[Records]
+-------+

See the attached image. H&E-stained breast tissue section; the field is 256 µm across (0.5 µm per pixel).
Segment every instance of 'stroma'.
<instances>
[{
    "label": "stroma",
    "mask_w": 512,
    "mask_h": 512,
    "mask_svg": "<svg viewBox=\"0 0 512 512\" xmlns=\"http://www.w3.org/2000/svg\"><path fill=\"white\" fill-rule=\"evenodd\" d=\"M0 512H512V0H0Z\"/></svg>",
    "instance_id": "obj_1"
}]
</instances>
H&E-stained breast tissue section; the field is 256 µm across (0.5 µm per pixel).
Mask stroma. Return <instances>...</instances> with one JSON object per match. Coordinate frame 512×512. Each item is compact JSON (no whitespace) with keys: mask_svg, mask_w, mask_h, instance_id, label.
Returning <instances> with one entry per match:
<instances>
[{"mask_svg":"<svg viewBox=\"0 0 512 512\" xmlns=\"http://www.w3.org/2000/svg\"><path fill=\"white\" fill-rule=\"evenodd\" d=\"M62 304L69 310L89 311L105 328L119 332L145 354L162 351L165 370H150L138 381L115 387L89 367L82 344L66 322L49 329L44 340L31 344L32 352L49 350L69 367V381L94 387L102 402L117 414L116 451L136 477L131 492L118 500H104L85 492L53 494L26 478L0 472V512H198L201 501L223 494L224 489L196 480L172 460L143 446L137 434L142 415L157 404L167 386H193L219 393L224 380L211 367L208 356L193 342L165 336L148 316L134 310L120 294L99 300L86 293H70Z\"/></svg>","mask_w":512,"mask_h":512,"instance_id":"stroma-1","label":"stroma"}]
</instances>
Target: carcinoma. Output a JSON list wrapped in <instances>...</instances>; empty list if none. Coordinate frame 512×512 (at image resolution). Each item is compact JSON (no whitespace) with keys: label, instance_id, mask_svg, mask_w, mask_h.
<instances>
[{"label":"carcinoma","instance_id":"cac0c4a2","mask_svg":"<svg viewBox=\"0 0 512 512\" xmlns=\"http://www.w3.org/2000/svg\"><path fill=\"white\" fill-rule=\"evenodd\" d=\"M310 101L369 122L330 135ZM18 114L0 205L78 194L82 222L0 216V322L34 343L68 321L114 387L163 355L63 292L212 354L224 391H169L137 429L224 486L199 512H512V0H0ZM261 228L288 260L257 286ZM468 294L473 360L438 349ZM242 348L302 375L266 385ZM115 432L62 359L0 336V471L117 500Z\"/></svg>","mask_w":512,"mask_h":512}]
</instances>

+-------+

▶ [DO THIS] Each line above that includes "section" counts once; state the total and nothing more.

▶ [FINAL ANSWER] 2